### TASK BRIEF
Within the material below, locate the line with "IC101 pin OUT: VIN -> 3V3" and the line with "R104: 3.3k (N_4, N_7) -> 3.3k (3V3, N_4)", then return those two lines and all lines between them, exactly as written.

### DATA
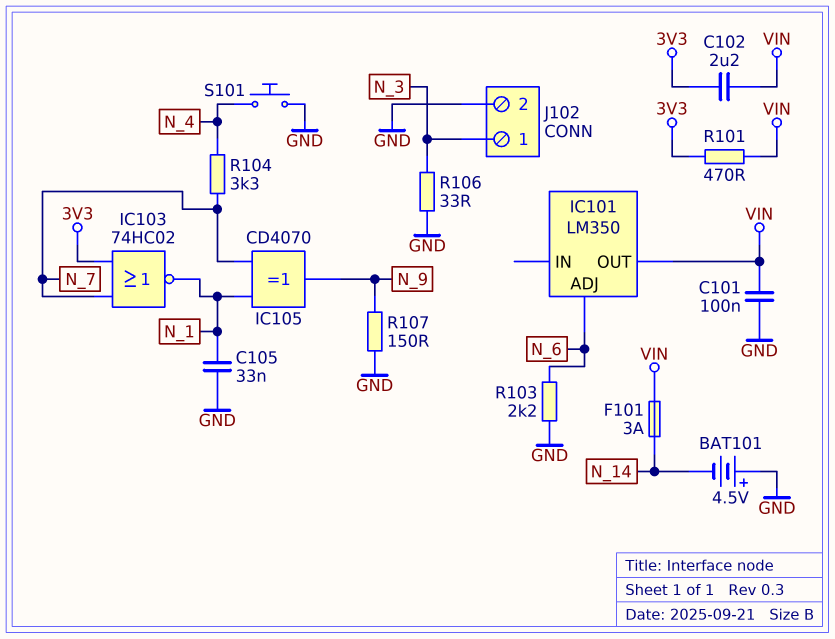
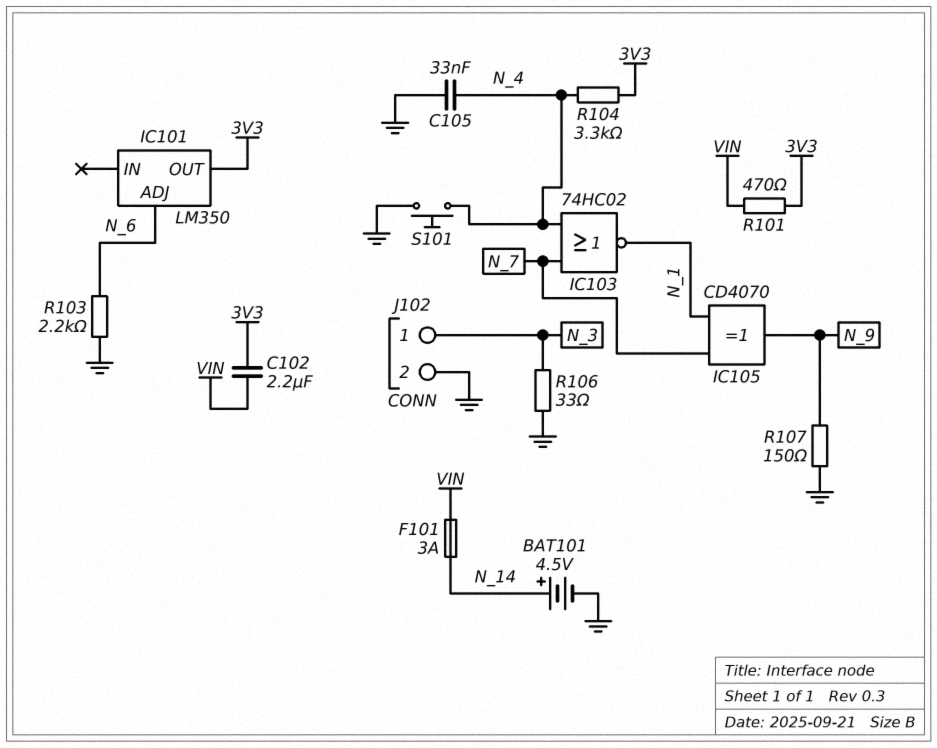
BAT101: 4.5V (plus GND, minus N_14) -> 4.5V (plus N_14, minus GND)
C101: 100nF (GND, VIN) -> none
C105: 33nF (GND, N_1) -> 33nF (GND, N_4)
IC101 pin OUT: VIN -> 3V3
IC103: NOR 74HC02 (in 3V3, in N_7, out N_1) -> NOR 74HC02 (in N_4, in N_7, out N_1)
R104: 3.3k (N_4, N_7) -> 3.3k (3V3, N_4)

* * *

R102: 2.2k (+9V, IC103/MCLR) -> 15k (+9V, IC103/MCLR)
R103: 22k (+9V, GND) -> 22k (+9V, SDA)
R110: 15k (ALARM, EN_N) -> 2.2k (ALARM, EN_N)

### COMPLETED TASK
IC101 pin OUT: VIN -> 3V3
IC103: NOR 74HC02 (in 3V3, in N_7, out N_1) -> NOR 74HC02 (in N_4, in N_7, out N_1)
R104: 3.3k (N_4, N_7) -> 3.3k (3V3, N_4)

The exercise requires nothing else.